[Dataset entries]
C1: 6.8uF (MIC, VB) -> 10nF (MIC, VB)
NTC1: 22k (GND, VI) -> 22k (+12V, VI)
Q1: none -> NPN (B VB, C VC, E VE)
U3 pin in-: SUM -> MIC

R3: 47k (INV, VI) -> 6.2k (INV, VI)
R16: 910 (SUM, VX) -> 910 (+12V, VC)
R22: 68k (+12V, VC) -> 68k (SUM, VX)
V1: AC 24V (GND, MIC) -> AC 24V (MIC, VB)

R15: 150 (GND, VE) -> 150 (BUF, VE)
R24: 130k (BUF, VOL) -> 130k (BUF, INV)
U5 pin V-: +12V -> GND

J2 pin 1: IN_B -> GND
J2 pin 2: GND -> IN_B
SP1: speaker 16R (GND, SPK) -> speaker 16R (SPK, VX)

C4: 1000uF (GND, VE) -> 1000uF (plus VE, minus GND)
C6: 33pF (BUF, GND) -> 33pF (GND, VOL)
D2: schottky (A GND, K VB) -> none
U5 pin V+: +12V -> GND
...
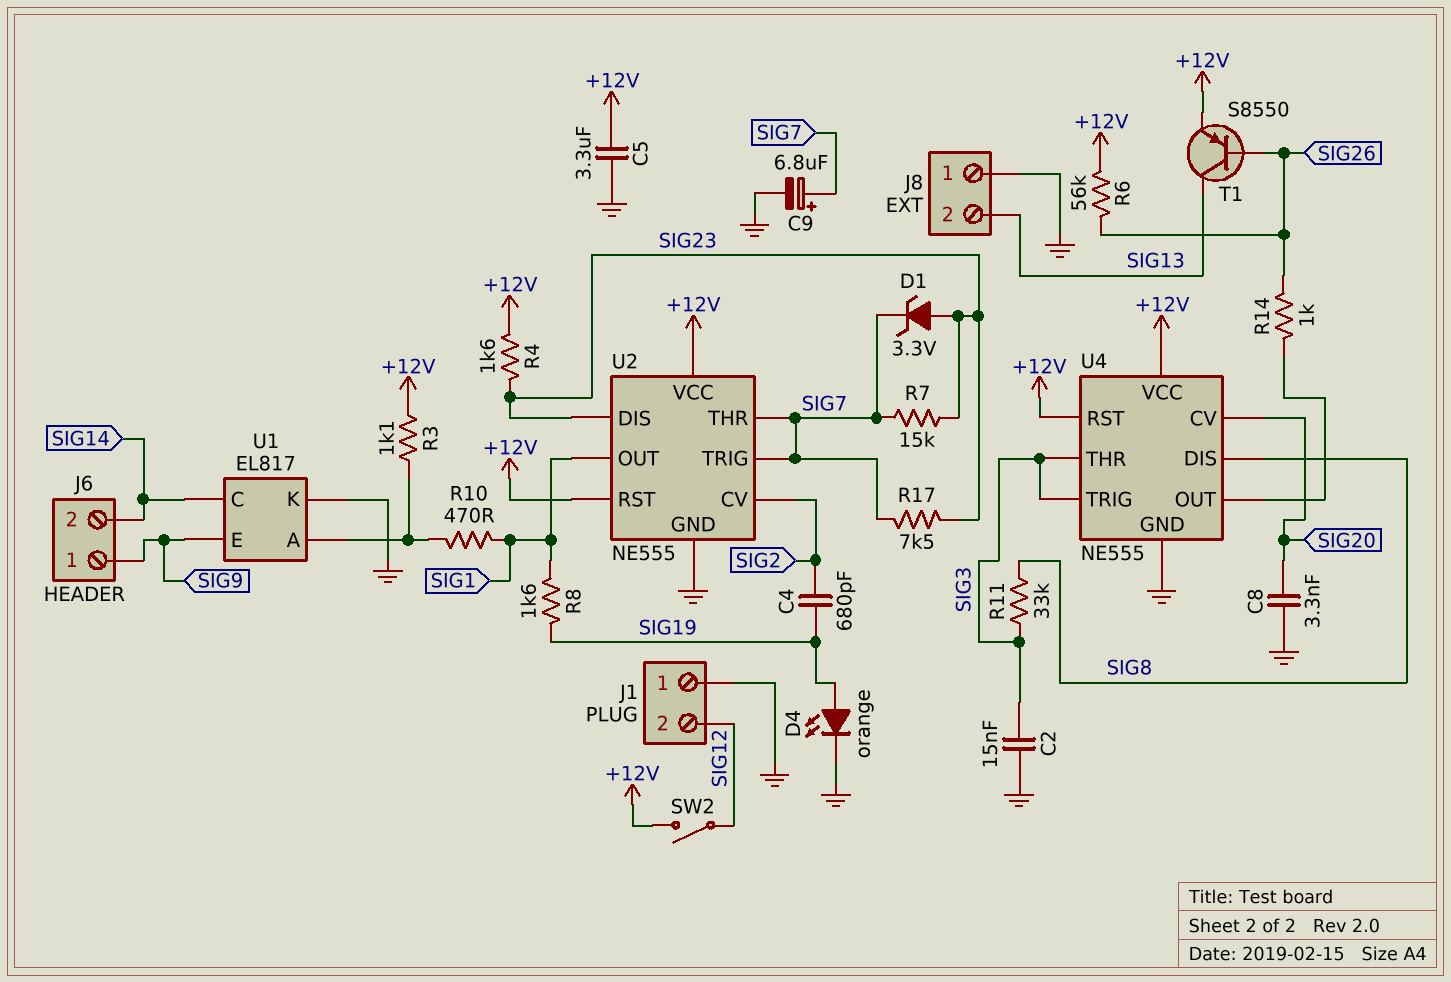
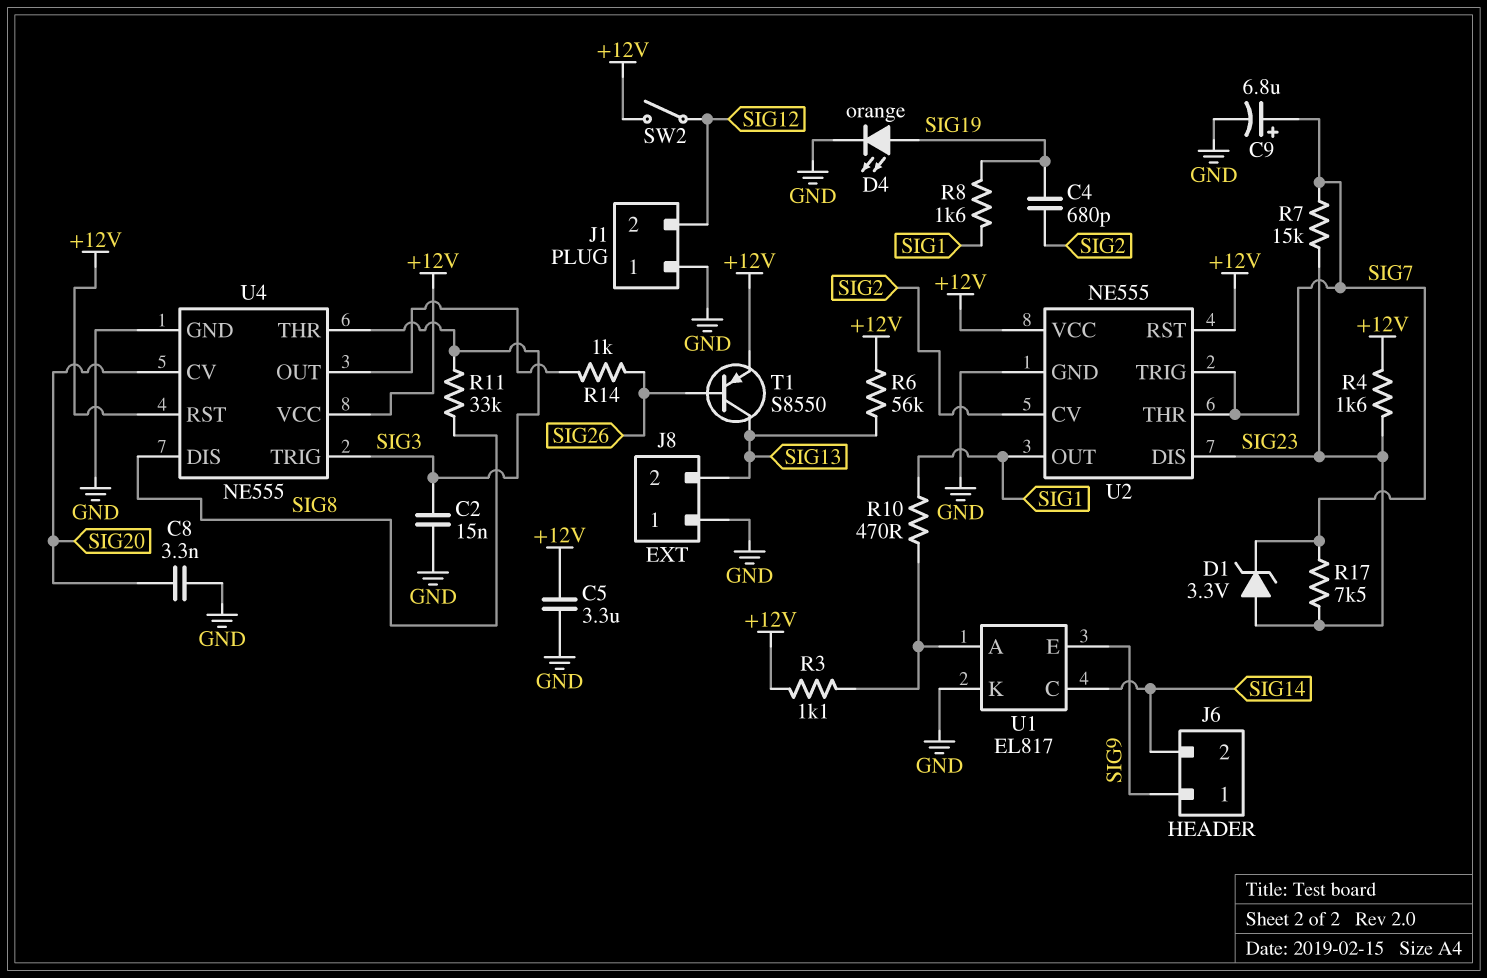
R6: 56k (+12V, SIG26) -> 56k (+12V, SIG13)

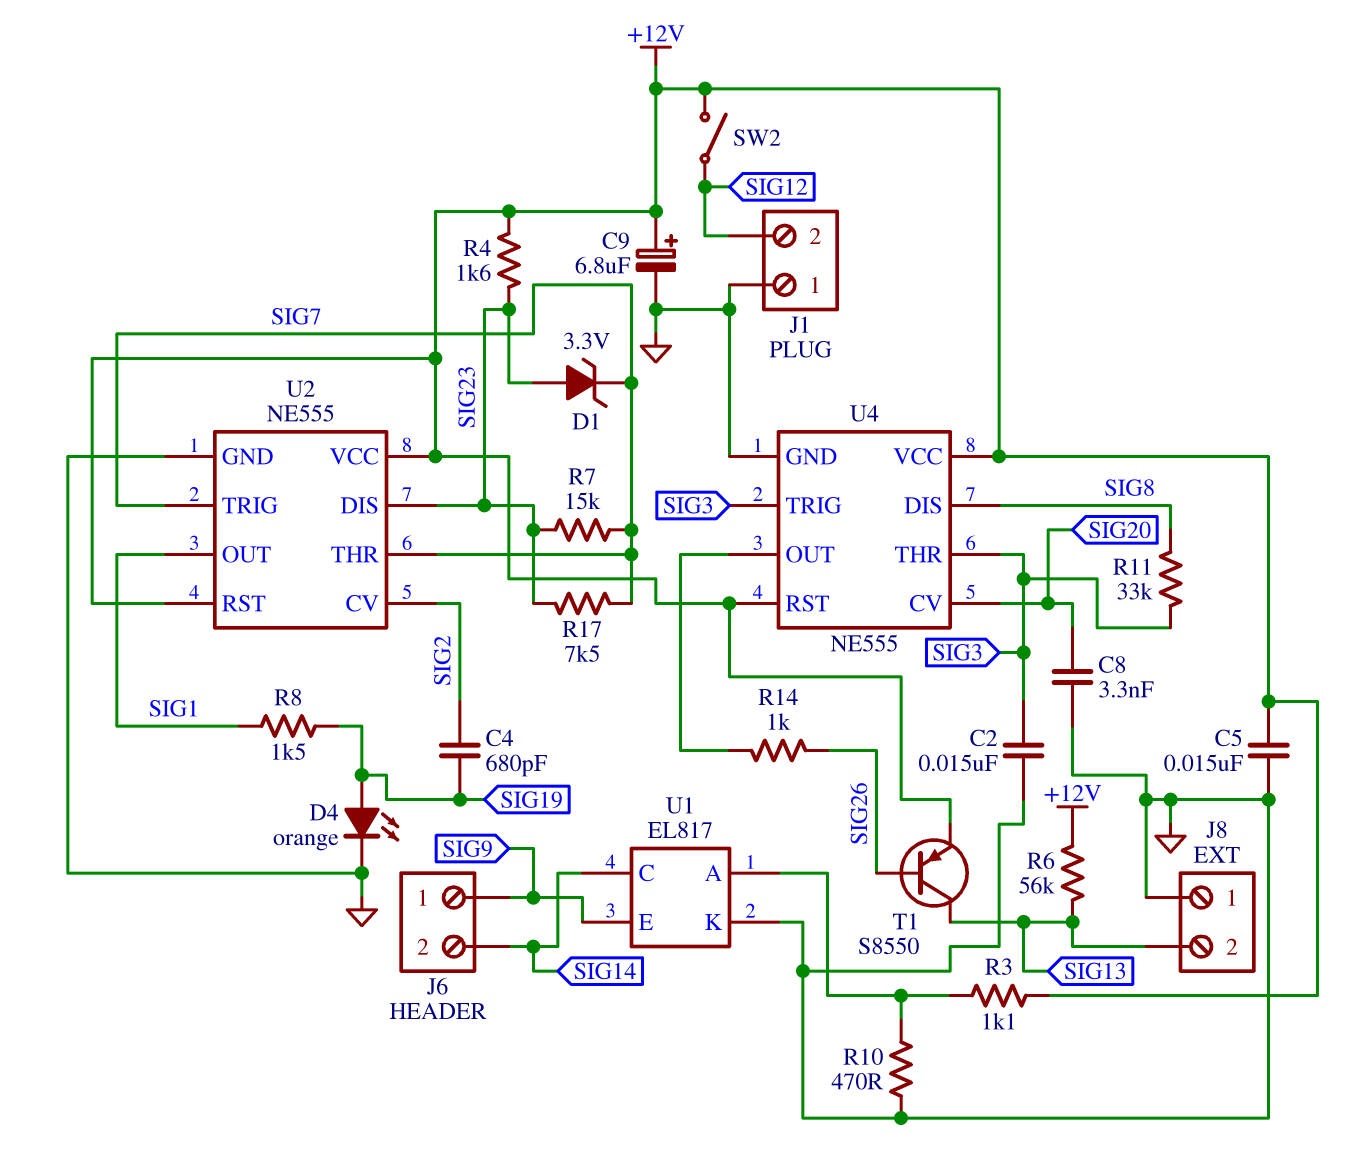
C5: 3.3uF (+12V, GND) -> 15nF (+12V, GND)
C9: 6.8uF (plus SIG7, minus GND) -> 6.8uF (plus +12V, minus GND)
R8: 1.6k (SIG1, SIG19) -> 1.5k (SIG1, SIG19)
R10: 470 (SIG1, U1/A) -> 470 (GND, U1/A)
==
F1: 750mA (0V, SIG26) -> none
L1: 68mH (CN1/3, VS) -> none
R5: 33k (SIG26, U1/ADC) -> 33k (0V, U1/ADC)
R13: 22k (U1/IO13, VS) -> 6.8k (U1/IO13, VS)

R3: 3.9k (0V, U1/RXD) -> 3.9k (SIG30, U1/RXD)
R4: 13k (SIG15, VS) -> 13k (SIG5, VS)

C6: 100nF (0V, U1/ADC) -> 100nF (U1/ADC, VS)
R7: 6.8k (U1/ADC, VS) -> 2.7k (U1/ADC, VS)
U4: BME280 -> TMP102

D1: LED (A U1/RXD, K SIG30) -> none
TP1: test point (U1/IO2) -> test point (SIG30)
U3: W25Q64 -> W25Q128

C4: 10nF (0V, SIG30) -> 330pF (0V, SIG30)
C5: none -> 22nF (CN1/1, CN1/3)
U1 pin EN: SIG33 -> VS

* What you will do
Beginning at the line above with "U5 pin V-: +12V -> GND" and finishing at the line with "U5 pin V+: +12V -> GND", return each line exactly and return nothing else.

* Written reply
U5 pin V-: +12V -> GND

J2 pin 1: IN_B -> GND
J2 pin 2: GND -> IN_B
SP1: speaker 16R (GND, SPK) -> speaker 16R (SPK, VX)

C4: 1000uF (GND, VE) -> 1000uF (plus VE, minus GND)
C6: 33pF (BUF, GND) -> 33pF (GND, VOL)
D2: schottky (A GND, K VB) -> none
U5 pin V+: +12V -> GND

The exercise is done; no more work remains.